---- Data provided

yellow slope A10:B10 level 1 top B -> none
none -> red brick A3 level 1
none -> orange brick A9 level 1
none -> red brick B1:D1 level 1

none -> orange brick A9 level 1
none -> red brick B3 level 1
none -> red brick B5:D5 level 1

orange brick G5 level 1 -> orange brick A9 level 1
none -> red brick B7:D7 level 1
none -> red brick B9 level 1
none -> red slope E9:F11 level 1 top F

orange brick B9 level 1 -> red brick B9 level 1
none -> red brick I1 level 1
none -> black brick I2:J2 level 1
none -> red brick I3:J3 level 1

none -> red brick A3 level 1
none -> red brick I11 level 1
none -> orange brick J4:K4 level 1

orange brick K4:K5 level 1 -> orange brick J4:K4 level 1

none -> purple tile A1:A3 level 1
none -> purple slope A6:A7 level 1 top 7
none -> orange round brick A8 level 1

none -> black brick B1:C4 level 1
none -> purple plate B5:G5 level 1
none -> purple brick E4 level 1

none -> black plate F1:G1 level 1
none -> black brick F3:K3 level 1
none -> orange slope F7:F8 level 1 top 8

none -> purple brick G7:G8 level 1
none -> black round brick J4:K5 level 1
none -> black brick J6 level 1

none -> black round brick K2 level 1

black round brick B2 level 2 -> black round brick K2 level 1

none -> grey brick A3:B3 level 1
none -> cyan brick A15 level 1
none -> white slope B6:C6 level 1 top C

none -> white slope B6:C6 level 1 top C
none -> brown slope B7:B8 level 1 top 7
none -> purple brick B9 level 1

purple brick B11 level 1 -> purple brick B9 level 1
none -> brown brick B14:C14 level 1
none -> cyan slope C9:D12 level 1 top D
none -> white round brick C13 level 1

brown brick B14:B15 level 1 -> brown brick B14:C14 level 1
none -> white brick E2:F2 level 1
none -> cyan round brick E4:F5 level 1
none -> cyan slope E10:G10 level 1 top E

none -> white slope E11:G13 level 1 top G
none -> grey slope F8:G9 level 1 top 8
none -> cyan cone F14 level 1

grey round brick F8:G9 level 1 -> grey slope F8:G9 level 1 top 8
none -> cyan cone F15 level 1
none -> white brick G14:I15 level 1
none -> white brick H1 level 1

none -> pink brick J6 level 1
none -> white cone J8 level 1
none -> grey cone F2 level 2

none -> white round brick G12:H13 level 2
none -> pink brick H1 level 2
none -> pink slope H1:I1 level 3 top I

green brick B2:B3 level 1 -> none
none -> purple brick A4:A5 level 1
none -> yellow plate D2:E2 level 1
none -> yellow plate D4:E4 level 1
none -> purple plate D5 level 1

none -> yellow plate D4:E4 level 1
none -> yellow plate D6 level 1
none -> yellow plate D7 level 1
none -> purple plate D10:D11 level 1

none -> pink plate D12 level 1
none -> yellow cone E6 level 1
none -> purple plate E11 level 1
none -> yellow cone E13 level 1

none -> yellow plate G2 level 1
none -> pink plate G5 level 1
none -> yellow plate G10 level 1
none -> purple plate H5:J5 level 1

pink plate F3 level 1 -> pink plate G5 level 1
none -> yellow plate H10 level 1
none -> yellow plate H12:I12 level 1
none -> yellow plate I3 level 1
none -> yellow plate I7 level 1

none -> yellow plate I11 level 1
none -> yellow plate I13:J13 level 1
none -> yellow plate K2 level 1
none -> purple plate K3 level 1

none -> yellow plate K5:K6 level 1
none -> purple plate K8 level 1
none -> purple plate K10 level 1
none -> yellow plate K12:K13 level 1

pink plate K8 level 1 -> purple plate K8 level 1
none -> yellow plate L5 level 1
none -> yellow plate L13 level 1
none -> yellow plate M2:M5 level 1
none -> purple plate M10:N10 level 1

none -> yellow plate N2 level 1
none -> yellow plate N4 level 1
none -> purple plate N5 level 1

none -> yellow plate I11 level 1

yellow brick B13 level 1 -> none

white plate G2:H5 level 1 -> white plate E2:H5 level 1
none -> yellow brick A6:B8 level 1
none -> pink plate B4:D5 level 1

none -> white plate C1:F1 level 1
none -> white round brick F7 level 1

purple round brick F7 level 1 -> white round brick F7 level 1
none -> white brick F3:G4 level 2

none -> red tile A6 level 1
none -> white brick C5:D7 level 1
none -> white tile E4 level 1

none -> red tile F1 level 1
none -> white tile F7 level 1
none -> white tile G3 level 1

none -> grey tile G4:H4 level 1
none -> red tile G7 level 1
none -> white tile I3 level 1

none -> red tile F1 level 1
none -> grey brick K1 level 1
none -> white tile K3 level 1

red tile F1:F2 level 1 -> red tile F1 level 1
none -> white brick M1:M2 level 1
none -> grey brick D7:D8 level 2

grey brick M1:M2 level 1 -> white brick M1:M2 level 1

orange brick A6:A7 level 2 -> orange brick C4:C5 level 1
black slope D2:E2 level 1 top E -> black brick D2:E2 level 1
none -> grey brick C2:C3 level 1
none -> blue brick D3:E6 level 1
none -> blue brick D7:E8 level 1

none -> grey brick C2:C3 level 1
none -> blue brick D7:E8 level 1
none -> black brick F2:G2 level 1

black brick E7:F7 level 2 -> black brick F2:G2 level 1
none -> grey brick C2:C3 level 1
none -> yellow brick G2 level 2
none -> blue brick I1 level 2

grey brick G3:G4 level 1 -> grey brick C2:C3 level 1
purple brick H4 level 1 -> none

--------

→ **Work item**
Reply with the number of lines in the data above that contain "black", and with nothing else.

→ **Solved problem**
11